### What you have to do
Of all the lines in the material, count those containing the string "truck" and write only the resulting number.

### Data records
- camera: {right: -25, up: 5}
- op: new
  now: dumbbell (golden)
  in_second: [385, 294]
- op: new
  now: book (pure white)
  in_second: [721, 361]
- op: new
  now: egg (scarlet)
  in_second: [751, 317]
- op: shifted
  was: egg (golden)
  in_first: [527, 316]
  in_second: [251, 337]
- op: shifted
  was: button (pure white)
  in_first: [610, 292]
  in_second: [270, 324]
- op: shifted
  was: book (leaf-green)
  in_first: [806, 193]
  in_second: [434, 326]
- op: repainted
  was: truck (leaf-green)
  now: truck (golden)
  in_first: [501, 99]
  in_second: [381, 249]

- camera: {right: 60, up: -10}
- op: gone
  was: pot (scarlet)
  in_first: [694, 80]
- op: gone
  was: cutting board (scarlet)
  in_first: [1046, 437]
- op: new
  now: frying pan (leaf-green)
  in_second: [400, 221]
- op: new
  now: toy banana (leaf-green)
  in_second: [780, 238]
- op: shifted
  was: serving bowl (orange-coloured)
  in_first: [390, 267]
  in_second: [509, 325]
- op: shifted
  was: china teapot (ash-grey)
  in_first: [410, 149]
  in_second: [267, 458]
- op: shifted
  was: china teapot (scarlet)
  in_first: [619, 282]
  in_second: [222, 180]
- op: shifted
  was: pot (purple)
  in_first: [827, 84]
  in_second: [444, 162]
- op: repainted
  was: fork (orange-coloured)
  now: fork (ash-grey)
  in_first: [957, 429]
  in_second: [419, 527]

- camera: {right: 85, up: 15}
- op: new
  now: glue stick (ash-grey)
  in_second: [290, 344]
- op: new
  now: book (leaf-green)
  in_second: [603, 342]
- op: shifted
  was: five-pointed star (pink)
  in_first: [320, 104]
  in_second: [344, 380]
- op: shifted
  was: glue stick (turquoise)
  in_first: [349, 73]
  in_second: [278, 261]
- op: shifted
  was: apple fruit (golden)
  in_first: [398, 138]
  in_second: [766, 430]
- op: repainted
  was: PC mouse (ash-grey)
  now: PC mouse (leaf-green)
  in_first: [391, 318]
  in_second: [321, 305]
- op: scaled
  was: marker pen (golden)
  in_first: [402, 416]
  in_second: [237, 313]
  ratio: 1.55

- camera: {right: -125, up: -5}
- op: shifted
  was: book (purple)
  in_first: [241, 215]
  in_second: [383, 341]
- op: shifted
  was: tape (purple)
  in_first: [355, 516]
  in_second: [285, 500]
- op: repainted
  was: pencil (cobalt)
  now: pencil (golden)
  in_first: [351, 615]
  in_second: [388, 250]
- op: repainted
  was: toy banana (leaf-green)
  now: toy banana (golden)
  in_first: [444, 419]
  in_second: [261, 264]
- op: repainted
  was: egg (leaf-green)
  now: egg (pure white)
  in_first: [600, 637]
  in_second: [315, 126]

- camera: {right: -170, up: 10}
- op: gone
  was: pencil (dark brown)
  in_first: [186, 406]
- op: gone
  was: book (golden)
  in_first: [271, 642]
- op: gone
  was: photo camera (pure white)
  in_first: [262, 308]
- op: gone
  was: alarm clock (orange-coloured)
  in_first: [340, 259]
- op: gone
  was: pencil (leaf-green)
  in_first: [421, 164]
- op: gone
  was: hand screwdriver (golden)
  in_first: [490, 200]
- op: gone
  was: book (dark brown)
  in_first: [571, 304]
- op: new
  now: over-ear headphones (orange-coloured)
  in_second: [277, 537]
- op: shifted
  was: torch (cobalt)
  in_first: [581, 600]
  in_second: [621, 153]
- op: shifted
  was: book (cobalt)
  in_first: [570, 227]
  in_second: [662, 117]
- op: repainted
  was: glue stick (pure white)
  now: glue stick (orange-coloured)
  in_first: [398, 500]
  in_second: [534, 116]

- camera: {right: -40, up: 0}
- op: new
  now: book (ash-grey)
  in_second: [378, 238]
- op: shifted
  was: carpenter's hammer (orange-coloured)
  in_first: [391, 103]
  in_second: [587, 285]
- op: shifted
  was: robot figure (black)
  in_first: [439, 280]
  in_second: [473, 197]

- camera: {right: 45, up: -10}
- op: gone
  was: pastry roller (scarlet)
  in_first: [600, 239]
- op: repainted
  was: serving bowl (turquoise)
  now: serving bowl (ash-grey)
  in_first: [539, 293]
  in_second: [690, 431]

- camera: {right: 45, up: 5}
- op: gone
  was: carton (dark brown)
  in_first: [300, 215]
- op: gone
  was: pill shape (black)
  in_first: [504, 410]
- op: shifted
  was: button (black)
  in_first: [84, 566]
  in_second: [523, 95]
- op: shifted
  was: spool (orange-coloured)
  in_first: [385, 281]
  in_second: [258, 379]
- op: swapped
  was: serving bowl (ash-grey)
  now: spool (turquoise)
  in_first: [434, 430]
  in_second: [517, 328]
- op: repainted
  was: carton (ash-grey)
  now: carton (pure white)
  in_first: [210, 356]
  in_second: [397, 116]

### Written solution
2